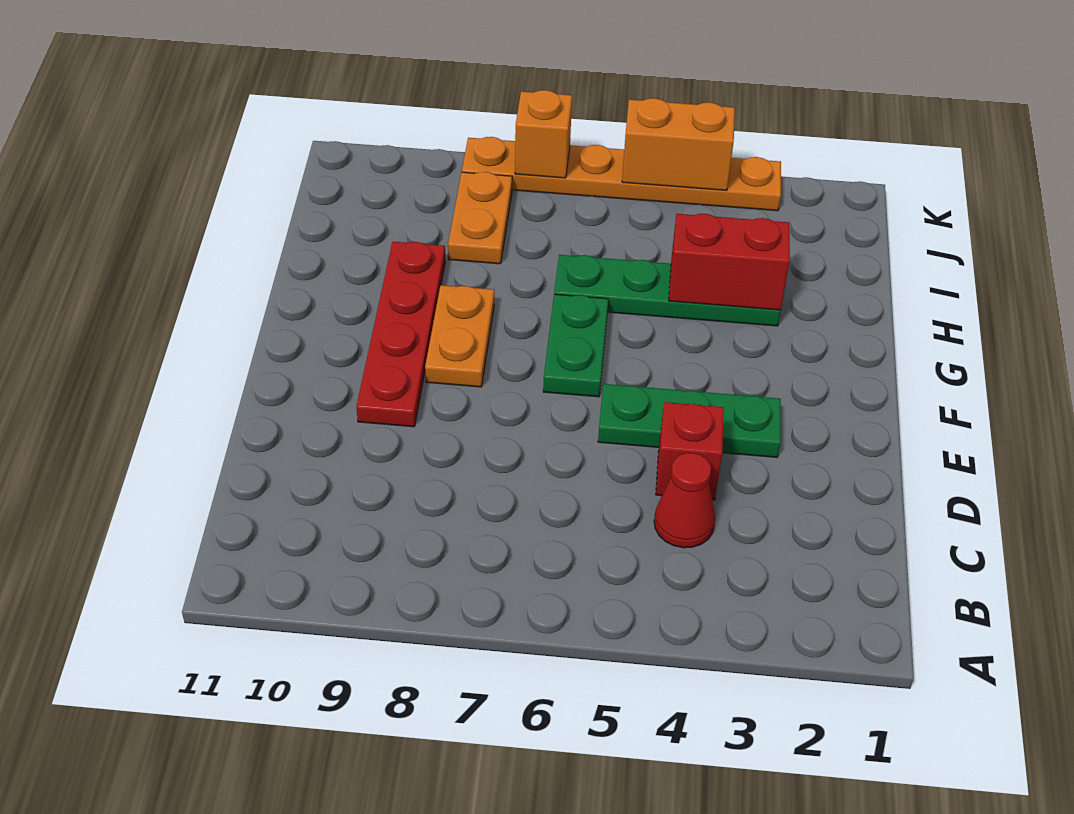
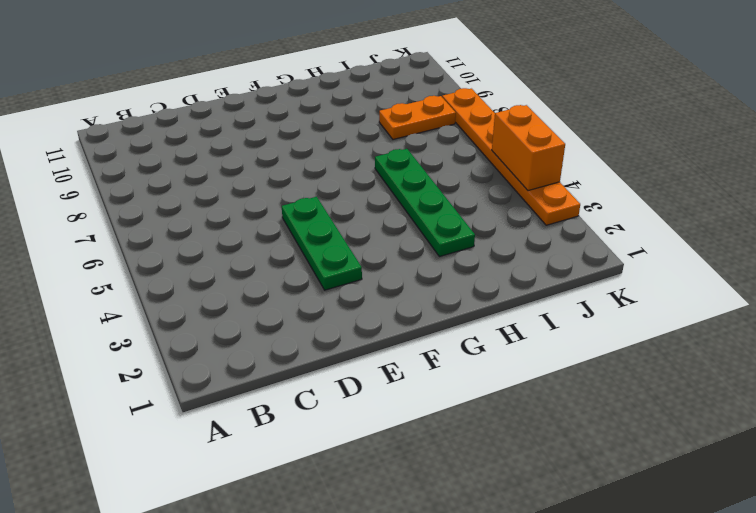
none -> red cone C4 level 1
none -> red brick D4 level 1
none -> red plate E9:H9 level 1

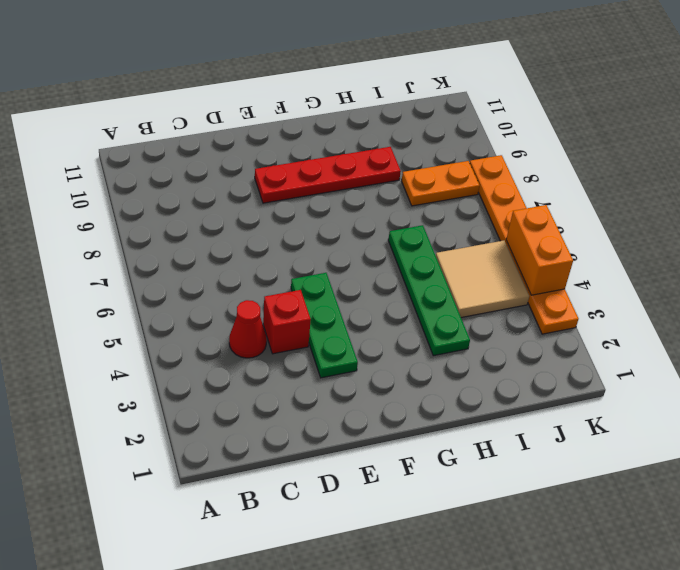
tan tile I4:J5 level 1 -> none
none -> green plate F6:G6 level 1
none -> orange plate F8:G8 level 1
none -> red brick H3:H4 level 2

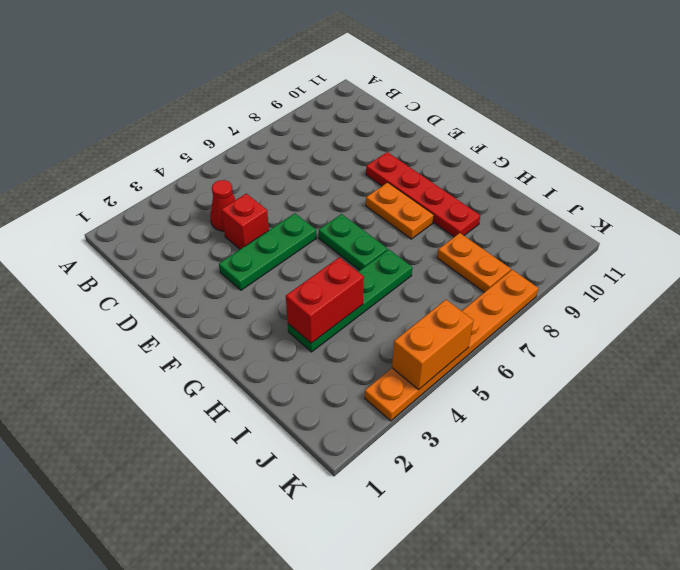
none -> orange brick K7 level 2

################

▶ _Directions for this task_
If a line of the data above holds the string "orange", count it, then give only the final number.

▶ _Result of the task_
2